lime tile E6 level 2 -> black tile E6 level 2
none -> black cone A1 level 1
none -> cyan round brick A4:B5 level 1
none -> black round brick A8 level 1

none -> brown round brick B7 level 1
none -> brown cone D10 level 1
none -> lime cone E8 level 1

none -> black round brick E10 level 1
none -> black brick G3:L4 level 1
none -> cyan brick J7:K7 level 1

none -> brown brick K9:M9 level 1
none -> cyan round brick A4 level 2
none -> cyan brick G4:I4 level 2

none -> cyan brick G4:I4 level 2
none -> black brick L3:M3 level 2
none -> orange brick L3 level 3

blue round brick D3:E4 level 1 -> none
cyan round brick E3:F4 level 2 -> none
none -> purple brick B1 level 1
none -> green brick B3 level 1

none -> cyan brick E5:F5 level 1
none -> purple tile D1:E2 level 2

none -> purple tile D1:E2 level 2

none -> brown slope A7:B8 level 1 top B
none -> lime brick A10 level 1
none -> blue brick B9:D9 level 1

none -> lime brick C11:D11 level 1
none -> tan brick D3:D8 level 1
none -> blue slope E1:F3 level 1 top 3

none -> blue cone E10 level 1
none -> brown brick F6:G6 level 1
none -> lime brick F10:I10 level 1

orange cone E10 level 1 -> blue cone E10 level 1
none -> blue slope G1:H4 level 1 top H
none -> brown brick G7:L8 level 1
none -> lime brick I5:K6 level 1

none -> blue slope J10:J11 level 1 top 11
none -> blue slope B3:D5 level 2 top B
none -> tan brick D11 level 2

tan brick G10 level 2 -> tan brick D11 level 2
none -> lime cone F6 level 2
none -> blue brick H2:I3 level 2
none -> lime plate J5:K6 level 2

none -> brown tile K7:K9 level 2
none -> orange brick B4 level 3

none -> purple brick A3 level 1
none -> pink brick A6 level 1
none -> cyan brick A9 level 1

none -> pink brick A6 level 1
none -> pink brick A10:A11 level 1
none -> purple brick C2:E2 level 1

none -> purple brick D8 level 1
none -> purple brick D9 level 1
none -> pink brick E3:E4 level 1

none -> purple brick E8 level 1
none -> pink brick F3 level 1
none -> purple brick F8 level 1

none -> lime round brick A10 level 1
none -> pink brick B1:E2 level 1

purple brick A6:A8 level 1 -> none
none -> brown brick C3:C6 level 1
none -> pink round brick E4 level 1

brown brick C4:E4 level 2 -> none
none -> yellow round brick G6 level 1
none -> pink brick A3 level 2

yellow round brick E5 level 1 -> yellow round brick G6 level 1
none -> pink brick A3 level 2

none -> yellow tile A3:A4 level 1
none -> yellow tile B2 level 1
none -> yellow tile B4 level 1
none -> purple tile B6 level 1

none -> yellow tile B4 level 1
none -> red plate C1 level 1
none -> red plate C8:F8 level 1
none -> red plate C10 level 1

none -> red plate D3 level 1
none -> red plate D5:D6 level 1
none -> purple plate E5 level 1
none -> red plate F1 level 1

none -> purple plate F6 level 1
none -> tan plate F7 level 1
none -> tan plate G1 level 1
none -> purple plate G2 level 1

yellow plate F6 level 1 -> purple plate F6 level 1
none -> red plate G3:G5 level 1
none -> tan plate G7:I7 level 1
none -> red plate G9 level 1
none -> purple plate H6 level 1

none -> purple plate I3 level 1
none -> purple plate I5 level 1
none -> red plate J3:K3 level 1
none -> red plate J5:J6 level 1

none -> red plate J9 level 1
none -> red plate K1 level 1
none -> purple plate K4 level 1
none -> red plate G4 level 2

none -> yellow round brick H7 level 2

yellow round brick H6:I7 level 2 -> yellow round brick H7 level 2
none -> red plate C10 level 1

□ □ □

Your assignment – Return the listing above word for word.

Response for this exercise –
lime tile E6 level 2 -> black tile E6 level 2
none -> black cone A1 level 1
none -> cyan round brick A4:B5 level 1
none -> black round brick A8 level 1

none -> brown round brick B7 level 1
none -> brown cone D10 level 1
none -> lime cone E8 level 1

none -> black round brick E10 level 1
none -> black brick G3:L4 level 1
none -> cyan brick J7:K7 level 1

none -> brown brick K9:M9 level 1
none -> cyan round brick A4 level 2
none -> cyan brick G4:I4 level 2

none -> cyan brick G4:I4 level 2
none -> black brick L3:M3 level 2
none -> orange brick L3 level 3

blue round brick D3:E4 level 1 -> none
cyan round brick E3:F4 level 2 -> none
none -> purple brick B1 level 1
none -> green brick B3 level 1

none -> cyan brick E5:F5 level 1
none -> purple tile D1:E2 level 2

none -> purple tile D1:E2 level 2

none -> brown slope A7:B8 level 1 top B
none -> lime brick A10 level 1
none -> blue brick B9:D9 level 1

none -> lime brick C11:D11 level 1
none -> tan brick D3:D8 level 1
none -> blue slope E1:F3 level 1 top 3

none -> blue cone E10 level 1
none -> brown brick F6:G6 level 1
none -> lime brick F10:I10 level 1

orange cone E10 level 1 -> blue cone E10 level 1
none -> blue slope G1:H4 level 1 top H
none -> brown brick G7:L8 level 1
none -> lime brick I5:K6 level 1

none -> blue slope J10:J11 level 1 top 11
none -> blue slope B3:D5 level 2 top B
none -> tan brick D11 level 2

tan brick G10 level 2 -> tan brick D11 level 2
none -> lime cone F6 level 2
none -> blue brick H2:I3 level 2
none -> lime plate J5:K6 level 2

none -> brown tile K7:K9 level 2
none -> orange brick B4 level 3

none -> purple brick A3 level 1
none -> pink brick A6 level 1
none -> cyan brick A9 level 1

none -> pink brick A6 level 1
none -> pink brick A10:A11 level 1
none -> purple brick C2:E2 level 1

none -> purple brick D8 level 1
none -> purple brick D9 level 1
none -> pink brick E3:E4 level 1

none -> purple brick E8 level 1
none -> pink brick F3 level 1
none -> purple brick F8 level 1

none -> lime round brick A10 level 1
none -> pink brick B1:E2 level 1

purple brick A6:A8 level 1 -> none
none -> brown brick C3:C6 level 1
none -> pink round brick E4 level 1

brown brick C4:E4 level 2 -> none
none -> yellow round brick G6 level 1
none -> pink brick A3 level 2

yellow round brick E5 level 1 -> yellow round brick G6 level 1
none -> pink brick A3 level 2

none -> yellow tile A3:A4 level 1
none -> yellow tile B2 level 1
none -> yellow tile B4 level 1
none -> purple tile B6 level 1

none -> yellow tile B4 level 1
none -> red plate C1 level 1
none -> red plate C8:F8 level 1
none -> red plate C10 level 1

none -> red plate D3 level 1
none -> red plate D5:D6 level 1
none -> purple plate E5 level 1
none -> red plate F1 level 1

none -> purple plate F6 level 1
none -> tan plate F7 level 1
none -> tan plate G1 level 1
none -> purple plate G2 level 1

yellow plate F6 level 1 -> purple plate F6 level 1
none -> red plate G3:G5 level 1
none -> tan plate G7:I7 level 1
none -> red plate G9 level 1
none -> purple plate H6 level 1

none -> purple plate I3 level 1
none -> purple plate I5 level 1
none -> red plate J3:K3 level 1
none -> red plate J5:J6 level 1

none -> red plate J9 level 1
none -> red plate K1 level 1
none -> purple plate K4 level 1
none -> red plate G4 level 2

none -> yellow round brick H7 level 2

yellow round brick H6:I7 level 2 -> yellow round brick H7 level 2
none -> red plate C10 level 1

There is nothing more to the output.